- YOUR GOAL
Give back the data below word for word. Any image in it should be left out.

- SOURCE DATA

-=-=-=-=-

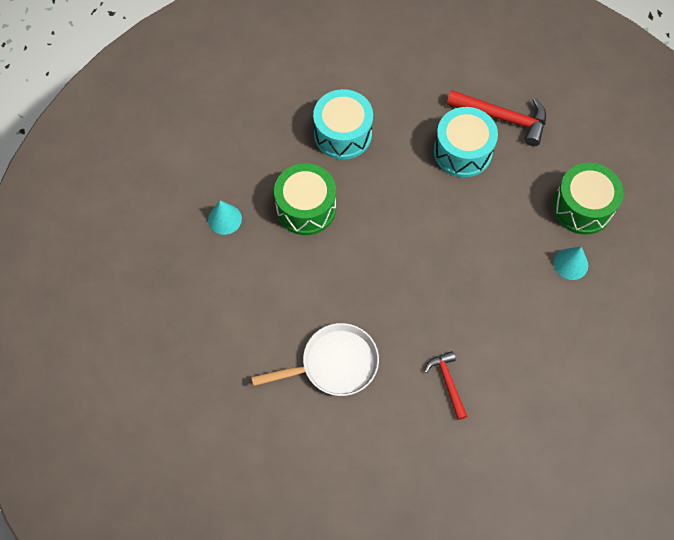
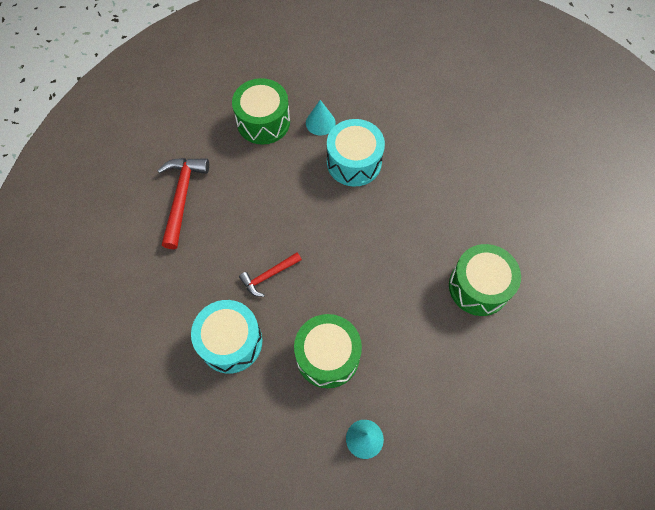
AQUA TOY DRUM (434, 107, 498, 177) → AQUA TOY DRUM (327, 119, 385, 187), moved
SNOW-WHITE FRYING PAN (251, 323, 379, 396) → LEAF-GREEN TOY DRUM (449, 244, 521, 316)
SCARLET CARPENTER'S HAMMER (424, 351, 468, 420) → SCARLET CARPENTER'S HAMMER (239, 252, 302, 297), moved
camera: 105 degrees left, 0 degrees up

-=-=-=-=-

- ANSWER SPACE
AQUA TOY DRUM (434, 107, 498, 177) → AQUA TOY DRUM (327, 119, 385, 187), moved
SNOW-WHITE FRYING PAN (251, 323, 379, 396) → LEAF-GREEN TOY DRUM (449, 244, 521, 316)
SCARLET CARPENTER'S HAMMER (424, 351, 468, 420) → SCARLET CARPENTER'S HAMMER (239, 252, 302, 297), moved
camera: 105 degrees left, 0 degrees up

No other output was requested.